> [THE DATA]:
***

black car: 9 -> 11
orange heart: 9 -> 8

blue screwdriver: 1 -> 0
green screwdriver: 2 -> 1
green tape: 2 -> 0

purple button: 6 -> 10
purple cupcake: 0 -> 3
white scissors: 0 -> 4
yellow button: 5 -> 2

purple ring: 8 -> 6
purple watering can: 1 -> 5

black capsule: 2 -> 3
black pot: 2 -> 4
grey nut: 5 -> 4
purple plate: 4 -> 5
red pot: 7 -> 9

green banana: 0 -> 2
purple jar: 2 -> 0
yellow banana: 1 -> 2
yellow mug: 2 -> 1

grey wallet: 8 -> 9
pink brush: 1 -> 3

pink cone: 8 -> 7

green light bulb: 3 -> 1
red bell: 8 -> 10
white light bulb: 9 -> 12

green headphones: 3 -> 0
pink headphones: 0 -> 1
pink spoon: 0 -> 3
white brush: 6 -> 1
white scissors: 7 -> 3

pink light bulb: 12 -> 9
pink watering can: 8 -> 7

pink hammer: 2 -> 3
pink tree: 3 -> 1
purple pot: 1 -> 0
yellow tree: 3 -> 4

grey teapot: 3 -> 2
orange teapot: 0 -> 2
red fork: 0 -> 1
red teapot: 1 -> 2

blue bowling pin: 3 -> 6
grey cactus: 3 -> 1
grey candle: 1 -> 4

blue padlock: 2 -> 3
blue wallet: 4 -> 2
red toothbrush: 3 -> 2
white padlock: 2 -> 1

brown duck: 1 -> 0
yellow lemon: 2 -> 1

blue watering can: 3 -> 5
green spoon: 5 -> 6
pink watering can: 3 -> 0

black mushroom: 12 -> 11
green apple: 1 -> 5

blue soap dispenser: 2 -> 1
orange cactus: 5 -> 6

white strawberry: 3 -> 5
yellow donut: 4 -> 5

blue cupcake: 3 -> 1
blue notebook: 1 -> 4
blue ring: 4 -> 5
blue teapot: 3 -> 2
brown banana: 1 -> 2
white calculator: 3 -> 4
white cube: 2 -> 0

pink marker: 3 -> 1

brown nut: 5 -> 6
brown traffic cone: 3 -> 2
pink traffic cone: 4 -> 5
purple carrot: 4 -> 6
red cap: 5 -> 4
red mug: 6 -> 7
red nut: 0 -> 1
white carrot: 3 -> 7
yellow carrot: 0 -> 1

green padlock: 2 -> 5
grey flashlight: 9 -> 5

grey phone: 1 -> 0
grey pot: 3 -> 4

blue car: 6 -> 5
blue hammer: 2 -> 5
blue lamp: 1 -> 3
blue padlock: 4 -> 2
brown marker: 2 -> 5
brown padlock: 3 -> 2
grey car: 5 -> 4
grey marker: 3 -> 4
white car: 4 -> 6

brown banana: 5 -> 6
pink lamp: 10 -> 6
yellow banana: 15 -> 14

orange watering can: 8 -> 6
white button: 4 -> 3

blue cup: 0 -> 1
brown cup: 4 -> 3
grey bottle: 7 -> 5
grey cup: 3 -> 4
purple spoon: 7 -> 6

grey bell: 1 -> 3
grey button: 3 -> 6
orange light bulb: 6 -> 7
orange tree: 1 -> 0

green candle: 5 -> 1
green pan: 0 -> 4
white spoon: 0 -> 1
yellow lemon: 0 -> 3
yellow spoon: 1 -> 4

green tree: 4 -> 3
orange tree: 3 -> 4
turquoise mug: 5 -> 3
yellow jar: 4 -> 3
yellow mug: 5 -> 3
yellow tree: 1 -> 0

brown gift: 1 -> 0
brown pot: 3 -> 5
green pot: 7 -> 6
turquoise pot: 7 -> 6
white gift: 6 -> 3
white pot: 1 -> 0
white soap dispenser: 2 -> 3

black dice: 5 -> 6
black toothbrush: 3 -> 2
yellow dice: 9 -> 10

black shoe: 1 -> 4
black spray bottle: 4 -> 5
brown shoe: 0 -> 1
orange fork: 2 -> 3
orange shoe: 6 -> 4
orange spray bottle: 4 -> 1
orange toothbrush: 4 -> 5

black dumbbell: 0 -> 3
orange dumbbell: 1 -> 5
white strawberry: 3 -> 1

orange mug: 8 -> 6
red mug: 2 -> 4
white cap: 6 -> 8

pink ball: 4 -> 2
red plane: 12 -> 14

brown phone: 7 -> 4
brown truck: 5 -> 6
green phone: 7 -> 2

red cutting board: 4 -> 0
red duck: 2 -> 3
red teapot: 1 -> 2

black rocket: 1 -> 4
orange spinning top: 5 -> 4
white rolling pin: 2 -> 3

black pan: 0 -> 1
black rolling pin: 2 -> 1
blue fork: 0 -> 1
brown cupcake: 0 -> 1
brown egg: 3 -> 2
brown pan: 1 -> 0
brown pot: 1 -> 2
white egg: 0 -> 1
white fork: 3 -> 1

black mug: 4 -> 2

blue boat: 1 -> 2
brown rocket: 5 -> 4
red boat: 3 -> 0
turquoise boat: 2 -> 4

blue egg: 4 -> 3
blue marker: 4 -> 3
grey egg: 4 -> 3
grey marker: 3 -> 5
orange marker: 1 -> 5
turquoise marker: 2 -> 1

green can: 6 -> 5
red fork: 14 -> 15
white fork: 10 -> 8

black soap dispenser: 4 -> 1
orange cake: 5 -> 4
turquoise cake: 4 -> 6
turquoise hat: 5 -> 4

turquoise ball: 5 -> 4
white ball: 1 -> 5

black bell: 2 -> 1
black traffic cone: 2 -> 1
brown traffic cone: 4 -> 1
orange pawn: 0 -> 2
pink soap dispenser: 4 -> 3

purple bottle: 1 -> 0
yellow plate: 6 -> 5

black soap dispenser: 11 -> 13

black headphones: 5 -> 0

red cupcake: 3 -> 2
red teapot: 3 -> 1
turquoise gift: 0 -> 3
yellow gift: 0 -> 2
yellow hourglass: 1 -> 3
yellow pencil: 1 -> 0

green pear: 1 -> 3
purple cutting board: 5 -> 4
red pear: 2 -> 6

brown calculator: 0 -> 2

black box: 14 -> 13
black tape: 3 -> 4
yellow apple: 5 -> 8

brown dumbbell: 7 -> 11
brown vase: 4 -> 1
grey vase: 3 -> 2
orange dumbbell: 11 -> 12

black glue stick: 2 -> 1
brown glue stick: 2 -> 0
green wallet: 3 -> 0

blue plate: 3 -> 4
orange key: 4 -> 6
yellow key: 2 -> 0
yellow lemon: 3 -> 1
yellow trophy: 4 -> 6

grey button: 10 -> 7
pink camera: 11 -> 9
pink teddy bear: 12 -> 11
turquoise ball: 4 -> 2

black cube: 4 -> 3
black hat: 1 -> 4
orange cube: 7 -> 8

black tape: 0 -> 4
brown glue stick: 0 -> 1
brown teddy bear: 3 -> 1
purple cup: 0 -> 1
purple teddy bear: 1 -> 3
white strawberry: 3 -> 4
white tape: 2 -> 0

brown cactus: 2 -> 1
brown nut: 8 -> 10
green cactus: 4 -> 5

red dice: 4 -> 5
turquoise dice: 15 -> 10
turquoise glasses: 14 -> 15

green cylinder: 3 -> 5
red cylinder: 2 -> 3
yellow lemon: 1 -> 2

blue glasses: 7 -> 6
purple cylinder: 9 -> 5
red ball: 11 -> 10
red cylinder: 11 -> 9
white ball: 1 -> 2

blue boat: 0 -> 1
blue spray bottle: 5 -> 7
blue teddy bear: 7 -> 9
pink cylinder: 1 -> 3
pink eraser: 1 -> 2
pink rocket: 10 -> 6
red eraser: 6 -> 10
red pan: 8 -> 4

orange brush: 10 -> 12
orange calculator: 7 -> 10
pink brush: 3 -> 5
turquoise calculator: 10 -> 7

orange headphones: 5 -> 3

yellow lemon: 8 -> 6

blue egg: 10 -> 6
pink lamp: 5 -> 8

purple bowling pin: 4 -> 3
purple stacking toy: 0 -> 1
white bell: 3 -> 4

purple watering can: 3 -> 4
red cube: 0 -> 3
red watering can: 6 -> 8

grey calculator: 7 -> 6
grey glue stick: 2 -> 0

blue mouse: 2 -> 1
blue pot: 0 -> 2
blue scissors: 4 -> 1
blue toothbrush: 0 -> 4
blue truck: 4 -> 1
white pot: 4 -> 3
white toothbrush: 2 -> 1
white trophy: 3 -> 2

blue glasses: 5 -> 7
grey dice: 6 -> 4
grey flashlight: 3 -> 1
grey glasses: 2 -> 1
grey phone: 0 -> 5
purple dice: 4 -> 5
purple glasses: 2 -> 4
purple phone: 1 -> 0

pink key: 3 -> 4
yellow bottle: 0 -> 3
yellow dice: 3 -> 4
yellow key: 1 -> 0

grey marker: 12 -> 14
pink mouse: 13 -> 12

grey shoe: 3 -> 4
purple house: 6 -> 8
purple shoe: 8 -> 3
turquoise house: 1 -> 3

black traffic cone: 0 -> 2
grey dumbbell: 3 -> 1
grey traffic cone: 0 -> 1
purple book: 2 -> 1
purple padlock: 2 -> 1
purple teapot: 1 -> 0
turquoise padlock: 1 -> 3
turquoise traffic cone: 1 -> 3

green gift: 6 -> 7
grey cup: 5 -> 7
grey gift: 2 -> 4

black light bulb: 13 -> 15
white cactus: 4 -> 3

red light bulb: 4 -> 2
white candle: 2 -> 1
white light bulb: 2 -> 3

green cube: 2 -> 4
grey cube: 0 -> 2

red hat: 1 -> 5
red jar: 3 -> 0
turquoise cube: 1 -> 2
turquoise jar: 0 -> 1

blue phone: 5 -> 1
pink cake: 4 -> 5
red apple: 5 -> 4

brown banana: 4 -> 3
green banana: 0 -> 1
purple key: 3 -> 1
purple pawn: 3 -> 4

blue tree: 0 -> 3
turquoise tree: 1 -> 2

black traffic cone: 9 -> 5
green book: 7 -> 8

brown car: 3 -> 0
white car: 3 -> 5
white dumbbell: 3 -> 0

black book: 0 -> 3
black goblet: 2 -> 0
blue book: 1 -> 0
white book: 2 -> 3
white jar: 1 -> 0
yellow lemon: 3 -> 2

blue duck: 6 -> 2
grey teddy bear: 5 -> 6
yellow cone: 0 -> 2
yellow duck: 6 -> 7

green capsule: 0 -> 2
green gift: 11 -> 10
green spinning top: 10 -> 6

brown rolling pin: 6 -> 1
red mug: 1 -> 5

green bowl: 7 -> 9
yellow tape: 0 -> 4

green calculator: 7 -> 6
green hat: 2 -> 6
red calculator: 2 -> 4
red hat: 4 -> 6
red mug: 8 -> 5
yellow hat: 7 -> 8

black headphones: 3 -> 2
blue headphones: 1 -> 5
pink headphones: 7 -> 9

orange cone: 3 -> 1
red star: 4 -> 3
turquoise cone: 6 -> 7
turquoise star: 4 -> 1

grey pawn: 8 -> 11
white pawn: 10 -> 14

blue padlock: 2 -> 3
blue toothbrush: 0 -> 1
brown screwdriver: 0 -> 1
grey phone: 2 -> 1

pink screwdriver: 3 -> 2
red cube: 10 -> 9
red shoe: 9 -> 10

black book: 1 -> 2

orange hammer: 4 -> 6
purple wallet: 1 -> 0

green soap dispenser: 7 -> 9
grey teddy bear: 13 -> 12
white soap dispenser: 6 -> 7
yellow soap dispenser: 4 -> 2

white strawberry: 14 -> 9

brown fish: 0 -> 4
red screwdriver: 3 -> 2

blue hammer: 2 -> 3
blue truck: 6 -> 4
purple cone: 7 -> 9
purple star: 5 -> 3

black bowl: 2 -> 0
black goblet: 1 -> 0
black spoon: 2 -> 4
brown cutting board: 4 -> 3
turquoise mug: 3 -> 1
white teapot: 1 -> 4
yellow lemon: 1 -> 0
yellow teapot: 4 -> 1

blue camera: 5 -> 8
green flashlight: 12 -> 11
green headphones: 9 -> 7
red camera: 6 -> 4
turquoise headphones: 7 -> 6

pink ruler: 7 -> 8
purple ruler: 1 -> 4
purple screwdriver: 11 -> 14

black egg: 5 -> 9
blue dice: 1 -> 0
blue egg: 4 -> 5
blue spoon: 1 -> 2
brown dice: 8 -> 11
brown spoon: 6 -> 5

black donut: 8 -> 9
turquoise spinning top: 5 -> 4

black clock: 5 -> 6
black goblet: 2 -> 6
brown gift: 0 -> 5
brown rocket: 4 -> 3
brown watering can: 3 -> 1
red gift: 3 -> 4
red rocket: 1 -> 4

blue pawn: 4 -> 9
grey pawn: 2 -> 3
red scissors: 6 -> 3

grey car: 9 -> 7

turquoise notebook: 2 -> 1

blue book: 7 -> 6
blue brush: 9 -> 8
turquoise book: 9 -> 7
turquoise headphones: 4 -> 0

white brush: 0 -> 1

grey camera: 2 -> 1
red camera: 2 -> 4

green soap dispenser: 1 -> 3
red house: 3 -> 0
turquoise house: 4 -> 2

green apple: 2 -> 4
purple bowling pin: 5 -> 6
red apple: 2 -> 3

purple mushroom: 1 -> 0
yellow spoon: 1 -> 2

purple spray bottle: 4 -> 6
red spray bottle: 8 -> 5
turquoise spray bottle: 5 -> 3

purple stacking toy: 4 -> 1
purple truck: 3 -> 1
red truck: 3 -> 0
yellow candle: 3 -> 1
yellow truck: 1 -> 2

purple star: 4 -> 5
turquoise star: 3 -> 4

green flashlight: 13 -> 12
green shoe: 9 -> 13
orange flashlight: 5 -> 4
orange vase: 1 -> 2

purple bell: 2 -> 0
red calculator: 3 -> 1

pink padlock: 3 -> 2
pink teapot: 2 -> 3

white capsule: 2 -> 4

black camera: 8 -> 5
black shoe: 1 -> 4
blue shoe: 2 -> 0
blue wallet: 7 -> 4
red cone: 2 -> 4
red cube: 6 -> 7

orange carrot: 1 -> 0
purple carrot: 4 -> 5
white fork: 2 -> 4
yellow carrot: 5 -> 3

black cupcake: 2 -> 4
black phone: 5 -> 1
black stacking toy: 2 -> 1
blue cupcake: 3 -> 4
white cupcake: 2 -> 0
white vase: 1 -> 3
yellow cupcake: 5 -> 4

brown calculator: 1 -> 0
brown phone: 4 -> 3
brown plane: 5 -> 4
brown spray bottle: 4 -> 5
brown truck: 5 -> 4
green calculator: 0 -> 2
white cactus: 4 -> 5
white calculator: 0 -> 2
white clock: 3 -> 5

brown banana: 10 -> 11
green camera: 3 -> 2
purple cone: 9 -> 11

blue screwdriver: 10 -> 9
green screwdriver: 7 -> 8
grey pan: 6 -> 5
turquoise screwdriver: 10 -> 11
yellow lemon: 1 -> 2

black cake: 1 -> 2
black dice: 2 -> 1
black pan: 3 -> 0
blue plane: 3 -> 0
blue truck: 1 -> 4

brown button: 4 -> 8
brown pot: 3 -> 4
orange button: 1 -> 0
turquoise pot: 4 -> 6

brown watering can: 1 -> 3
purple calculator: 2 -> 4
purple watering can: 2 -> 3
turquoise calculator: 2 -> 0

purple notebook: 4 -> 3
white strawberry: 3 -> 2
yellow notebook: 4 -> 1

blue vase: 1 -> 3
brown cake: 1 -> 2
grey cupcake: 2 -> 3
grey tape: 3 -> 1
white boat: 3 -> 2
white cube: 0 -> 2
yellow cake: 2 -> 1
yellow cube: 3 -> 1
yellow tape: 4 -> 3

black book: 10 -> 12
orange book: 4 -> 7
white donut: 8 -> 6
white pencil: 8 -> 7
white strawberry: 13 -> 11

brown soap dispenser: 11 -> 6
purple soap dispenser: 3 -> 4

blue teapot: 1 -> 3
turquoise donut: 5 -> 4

***

> [WORK REQUIRED]:
Looking at the data above, return every line from the one with "blue soap dispenser: 2 -> 1" down to the one with "red nut: 0 -> 1", exactly and inclusively.

> [COMPLETED TASK]:
blue soap dispenser: 2 -> 1
orange cactus: 5 -> 6

white strawberry: 3 -> 5
yellow donut: 4 -> 5

blue cupcake: 3 -> 1
blue notebook: 1 -> 4
blue ring: 4 -> 5
blue teapot: 3 -> 2
brown banana: 1 -> 2
white calculator: 3 -> 4
white cube: 2 -> 0

pink marker: 3 -> 1

brown nut: 5 -> 6
brown traffic cone: 3 -> 2
pink traffic cone: 4 -> 5
purple carrot: 4 -> 6
red cap: 5 -> 4
red mug: 6 -> 7
red nut: 0 -> 1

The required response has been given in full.